Directions>
From the records below, output exactly the lines running from the line containing "ENC3 pin SW: 11 -> SCL" through the line containing "POT pin SIG: A4 -> A2", and no others.

Source material>

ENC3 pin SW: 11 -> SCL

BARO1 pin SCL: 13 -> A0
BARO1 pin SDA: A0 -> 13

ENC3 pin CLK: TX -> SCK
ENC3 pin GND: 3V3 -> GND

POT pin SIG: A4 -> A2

* * *

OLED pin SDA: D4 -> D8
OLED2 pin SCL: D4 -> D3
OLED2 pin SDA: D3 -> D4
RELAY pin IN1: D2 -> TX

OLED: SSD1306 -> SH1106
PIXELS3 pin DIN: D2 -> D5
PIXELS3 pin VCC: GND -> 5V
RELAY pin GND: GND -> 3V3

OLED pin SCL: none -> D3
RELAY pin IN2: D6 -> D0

...

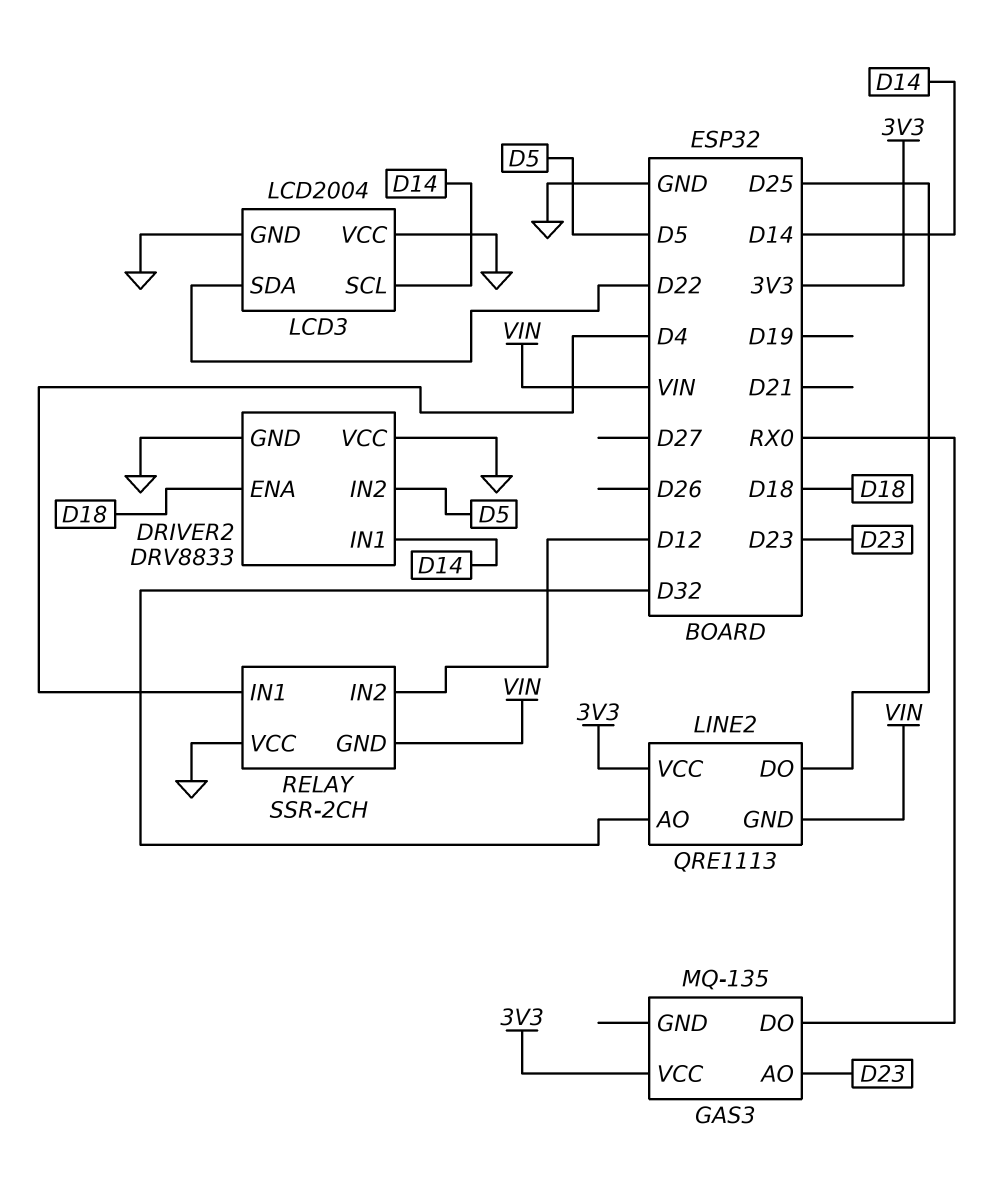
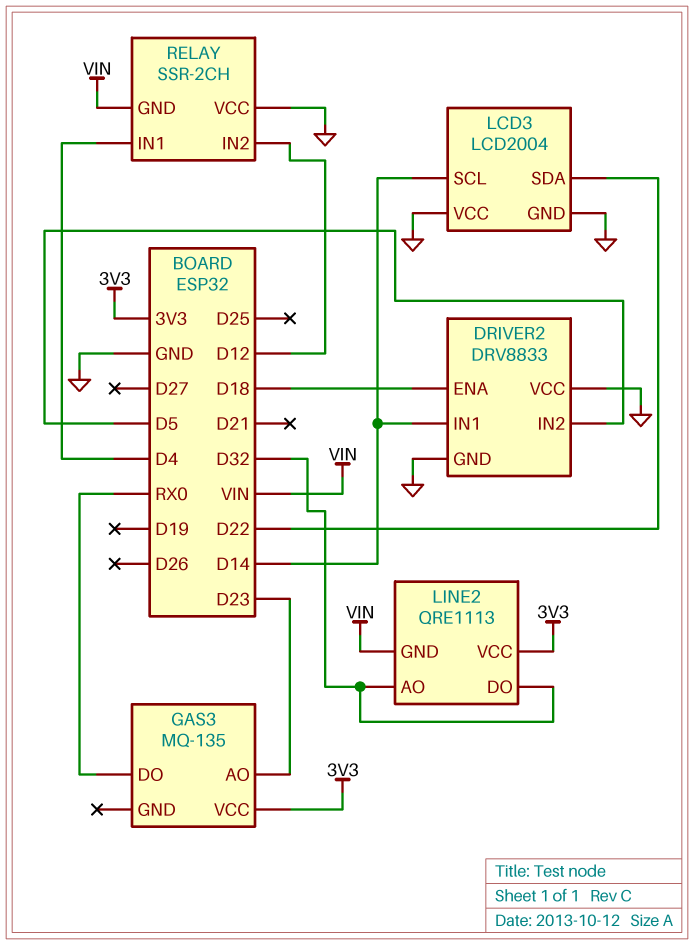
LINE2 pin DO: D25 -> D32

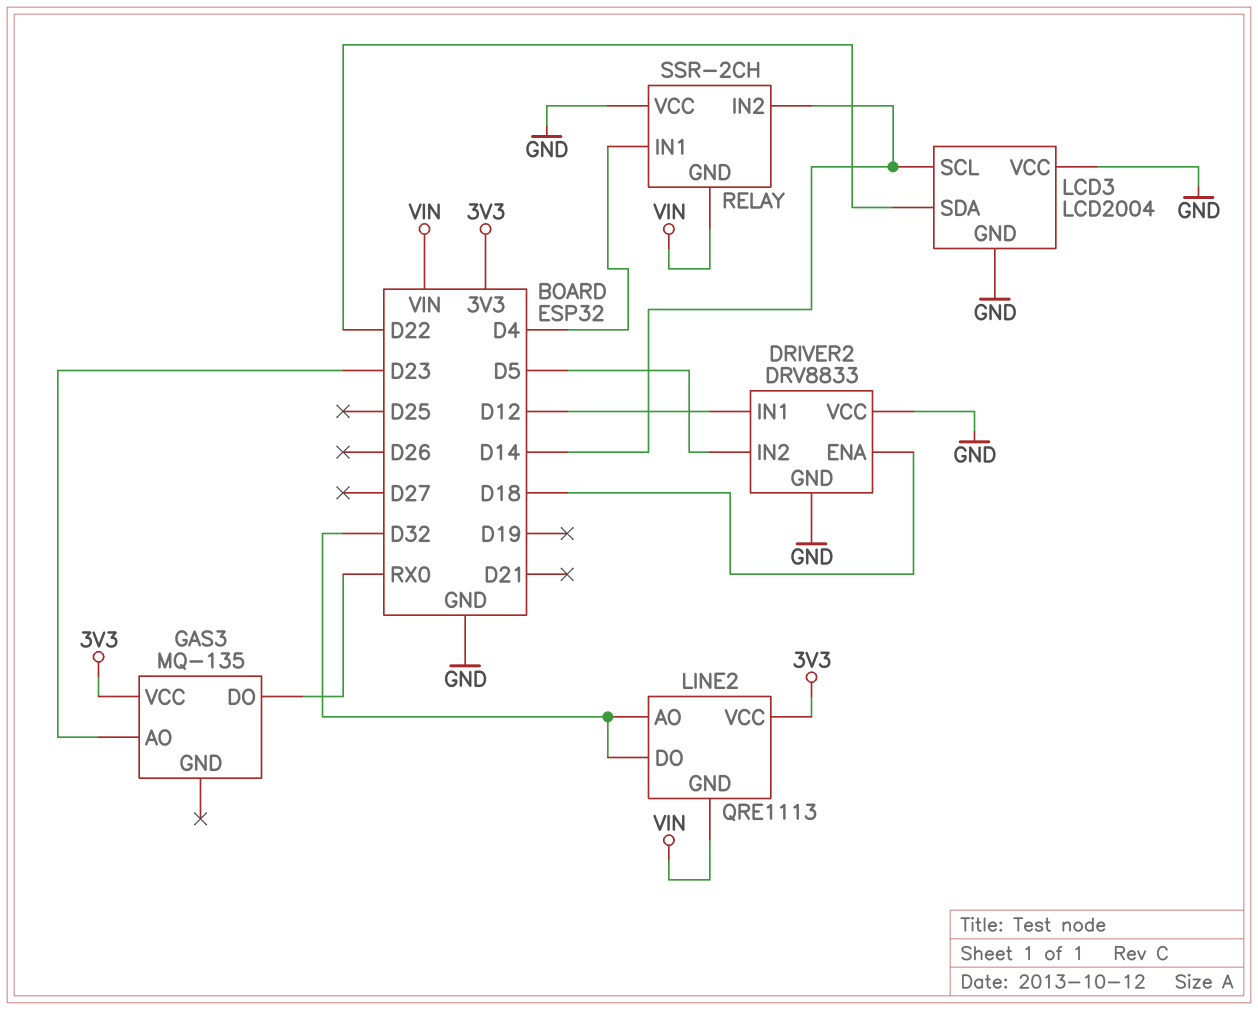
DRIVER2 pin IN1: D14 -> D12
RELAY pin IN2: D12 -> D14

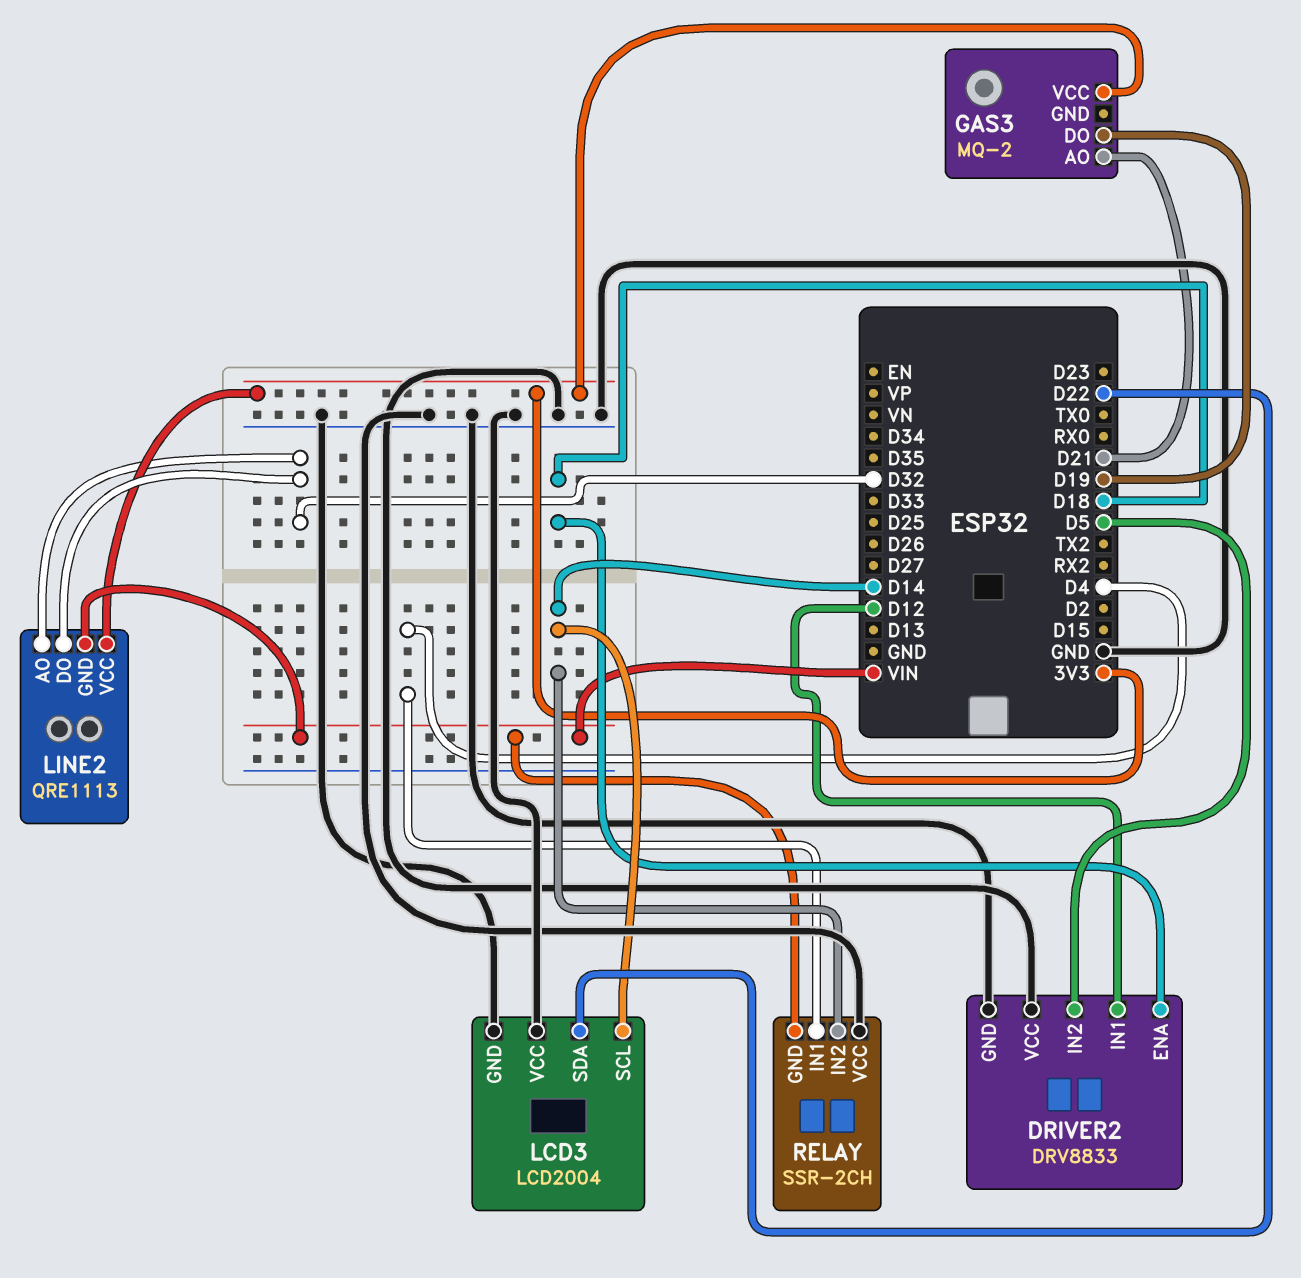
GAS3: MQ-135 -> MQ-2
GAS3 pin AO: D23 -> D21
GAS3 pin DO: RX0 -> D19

Task output>
ENC3 pin SW: 11 -> SCL

BARO1 pin SCL: 13 -> A0
BARO1 pin SDA: A0 -> 13

ENC3 pin CLK: TX -> SCK
ENC3 pin GND: 3V3 -> GND

POT pin SIG: A4 -> A2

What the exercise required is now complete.